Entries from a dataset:
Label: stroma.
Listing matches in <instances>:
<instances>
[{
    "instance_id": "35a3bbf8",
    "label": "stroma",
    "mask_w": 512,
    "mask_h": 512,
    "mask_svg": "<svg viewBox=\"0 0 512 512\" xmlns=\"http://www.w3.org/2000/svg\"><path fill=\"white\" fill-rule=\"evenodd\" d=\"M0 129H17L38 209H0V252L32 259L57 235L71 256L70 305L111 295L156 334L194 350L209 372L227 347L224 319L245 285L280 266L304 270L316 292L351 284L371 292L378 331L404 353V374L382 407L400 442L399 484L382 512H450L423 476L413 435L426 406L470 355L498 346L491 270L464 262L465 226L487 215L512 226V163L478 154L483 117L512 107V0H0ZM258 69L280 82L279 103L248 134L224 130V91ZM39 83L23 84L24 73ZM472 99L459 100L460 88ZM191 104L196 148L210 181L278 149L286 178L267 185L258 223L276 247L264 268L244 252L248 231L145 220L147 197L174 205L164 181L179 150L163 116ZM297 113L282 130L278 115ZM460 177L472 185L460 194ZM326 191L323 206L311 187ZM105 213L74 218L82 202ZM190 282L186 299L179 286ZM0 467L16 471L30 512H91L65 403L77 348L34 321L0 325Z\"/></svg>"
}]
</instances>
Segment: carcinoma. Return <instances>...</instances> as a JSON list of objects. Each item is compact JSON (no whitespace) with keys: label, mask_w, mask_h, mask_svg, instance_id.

REQUIREMENTS
Reproduce each record exactly, leaving nothing out.

REPLY TO THE TASK
Label: stroma.
Listing matches in <instances>:
<instances>
[{
    "instance_id": "35a3bbf8",
    "label": "stroma",
    "mask_w": 512,
    "mask_h": 512,
    "mask_svg": "<svg viewBox=\"0 0 512 512\" xmlns=\"http://www.w3.org/2000/svg\"><path fill=\"white\" fill-rule=\"evenodd\" d=\"M0 129H17L38 209H0V252L32 259L57 235L71 256L70 305L111 295L156 334L194 350L209 372L227 347L224 319L245 285L280 266L304 270L316 292L351 284L371 292L378 331L404 353V374L382 407L400 442L399 484L382 512H450L423 476L413 435L426 406L470 355L498 346L491 270L464 262L465 226L487 215L512 226V163L478 154L483 117L512 107V0H0ZM258 69L280 82L279 103L248 134L224 130V91ZM39 83L23 84L24 73ZM472 99L459 100L460 88ZM191 104L196 148L210 181L278 149L286 178L267 185L258 223L276 247L264 268L244 252L248 231L145 220L147 197L174 205L164 181L179 150L163 116ZM297 113L282 130L278 115ZM460 177L472 185L460 194ZM326 191L323 206L311 187ZM105 213L74 218L82 202ZM190 282L186 299L179 286ZM0 467L16 471L30 512H91L65 403L77 348L34 321L0 325Z\"/></svg>"
}]
</instances>
Segment: carcinoma. Return <instances>...</instances> as a JSON list of objects. Each item is compact JSON (no whitespace) with keys: label, mask_w, mask_h, mask_svg, instance_id.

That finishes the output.